TASK DIRECTIONS:
Copy all the lines of the listing below exactly. Skip the images.

BEGIN MATERIAL PROVIDED

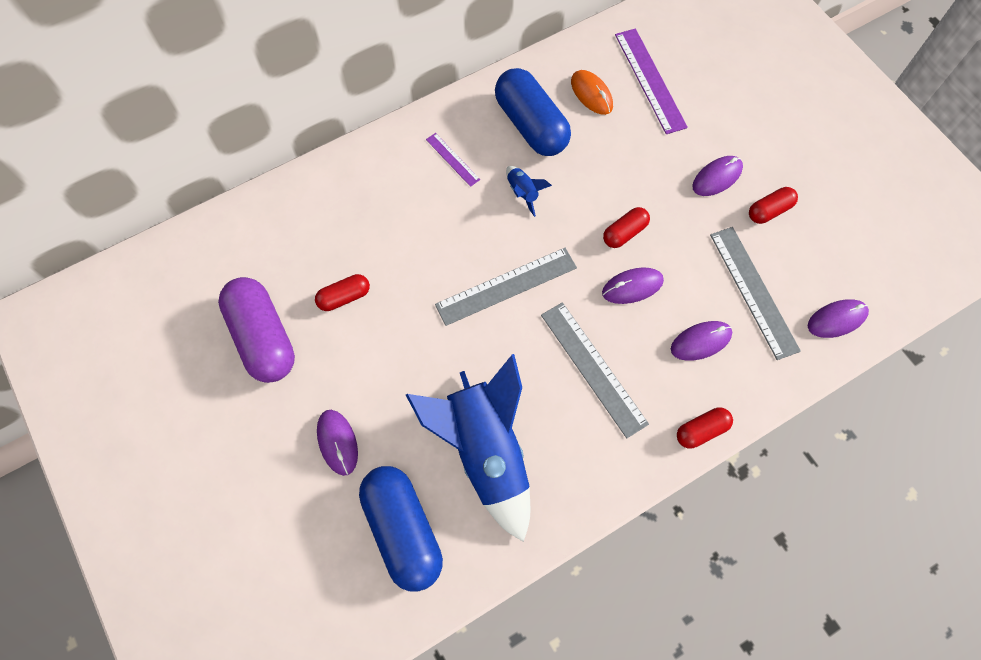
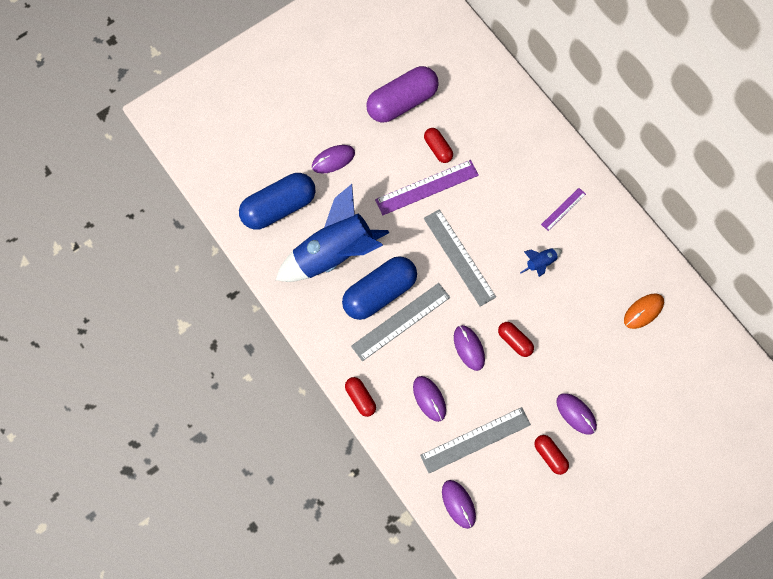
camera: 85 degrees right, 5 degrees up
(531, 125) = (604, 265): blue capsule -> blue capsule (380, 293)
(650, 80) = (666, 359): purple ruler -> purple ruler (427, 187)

END MATERIAL PROVIDED

RESULT FOR THIS EXERCISE:
camera: 85 degrees right, 5 degrees up
(531, 125) = (604, 265): blue capsule -> blue capsule (380, 293)
(650, 80) = (666, 359): purple ruler -> purple ruler (427, 187)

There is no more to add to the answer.